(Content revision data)
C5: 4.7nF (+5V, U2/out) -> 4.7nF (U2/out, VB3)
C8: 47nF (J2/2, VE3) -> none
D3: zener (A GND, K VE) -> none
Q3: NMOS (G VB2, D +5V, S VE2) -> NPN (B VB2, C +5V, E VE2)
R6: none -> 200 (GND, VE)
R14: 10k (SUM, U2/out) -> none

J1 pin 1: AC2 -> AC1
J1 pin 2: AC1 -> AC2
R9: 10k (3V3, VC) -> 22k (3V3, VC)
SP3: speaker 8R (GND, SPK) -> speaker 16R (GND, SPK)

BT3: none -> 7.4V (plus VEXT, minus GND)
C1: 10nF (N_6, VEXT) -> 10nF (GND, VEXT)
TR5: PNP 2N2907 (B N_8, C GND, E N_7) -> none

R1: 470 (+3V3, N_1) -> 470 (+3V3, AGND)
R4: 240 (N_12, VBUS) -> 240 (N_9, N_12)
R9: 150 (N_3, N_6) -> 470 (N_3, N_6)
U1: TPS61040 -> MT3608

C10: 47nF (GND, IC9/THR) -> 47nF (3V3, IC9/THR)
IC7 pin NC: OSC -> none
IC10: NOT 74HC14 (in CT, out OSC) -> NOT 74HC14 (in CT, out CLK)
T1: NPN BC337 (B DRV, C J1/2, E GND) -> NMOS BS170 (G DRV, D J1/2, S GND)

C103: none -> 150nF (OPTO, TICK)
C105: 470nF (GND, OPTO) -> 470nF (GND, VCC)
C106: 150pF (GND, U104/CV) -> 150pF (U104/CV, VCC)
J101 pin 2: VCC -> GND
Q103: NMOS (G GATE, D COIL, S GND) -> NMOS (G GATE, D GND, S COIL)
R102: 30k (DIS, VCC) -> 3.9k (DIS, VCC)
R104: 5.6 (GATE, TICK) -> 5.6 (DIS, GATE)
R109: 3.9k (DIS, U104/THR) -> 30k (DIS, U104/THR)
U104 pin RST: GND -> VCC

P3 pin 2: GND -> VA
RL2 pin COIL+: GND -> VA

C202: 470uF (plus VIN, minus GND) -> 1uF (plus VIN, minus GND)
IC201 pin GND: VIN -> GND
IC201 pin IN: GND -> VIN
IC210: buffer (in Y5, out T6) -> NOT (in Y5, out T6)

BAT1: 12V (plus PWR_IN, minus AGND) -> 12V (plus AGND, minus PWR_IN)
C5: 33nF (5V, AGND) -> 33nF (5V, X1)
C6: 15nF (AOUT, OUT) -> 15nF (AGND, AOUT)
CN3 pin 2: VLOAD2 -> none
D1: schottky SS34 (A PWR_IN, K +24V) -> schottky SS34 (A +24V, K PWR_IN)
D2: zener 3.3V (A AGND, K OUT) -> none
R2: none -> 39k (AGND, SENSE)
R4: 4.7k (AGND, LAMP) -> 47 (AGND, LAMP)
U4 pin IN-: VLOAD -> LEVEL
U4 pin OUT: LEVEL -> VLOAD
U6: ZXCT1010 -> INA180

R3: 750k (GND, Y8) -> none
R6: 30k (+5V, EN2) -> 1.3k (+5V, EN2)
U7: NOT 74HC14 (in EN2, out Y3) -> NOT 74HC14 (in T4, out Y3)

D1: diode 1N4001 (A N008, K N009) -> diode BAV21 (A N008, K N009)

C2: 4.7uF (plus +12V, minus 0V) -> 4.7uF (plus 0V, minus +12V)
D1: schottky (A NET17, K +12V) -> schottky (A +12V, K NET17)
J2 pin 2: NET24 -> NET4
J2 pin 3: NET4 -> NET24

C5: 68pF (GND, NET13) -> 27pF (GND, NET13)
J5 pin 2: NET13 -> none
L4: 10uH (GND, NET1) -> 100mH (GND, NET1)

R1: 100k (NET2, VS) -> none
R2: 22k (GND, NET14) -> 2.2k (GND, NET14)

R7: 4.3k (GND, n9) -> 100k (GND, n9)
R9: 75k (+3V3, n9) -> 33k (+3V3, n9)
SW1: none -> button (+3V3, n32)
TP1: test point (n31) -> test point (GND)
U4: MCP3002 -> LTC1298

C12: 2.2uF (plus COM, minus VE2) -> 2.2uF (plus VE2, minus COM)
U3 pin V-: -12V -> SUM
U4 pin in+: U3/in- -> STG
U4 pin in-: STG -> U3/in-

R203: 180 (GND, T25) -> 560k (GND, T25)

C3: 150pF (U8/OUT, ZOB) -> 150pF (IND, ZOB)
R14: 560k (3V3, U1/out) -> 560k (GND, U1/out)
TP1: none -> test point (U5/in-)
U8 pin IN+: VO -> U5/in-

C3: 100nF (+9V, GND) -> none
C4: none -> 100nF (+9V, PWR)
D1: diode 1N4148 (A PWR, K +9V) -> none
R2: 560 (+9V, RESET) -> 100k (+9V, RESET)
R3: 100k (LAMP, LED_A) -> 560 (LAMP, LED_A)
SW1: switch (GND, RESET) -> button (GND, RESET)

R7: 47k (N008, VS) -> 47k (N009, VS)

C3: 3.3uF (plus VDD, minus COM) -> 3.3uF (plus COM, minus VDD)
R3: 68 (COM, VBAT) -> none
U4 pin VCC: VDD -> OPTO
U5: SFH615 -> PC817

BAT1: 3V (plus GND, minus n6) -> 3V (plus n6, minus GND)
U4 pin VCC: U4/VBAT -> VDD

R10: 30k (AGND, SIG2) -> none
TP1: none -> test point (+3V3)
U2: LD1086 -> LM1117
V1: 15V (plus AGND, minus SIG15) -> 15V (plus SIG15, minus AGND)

Requirement
Your reply should consist only of the lines from the one containing "R3: 68 (COM, VBAT) -> none" through the last line of the records, each reproduced exactly.

Task solution
R3: 68 (COM, VBAT) -> none
U4 pin VCC: VDD -> OPTO
U5: SFH615 -> PC817

BAT1: 3V (plus GND, minus n6) -> 3V (plus n6, minus GND)
U4 pin VCC: U4/VBAT -> VDD

R10: 30k (AGND, SIG2) -> none
TP1: none -> test point (+3V3)
U2: LD1086 -> LM1117
V1: 15V (plus AGND, minus SIG15) -> 15V (plus SIG15, minus AGND)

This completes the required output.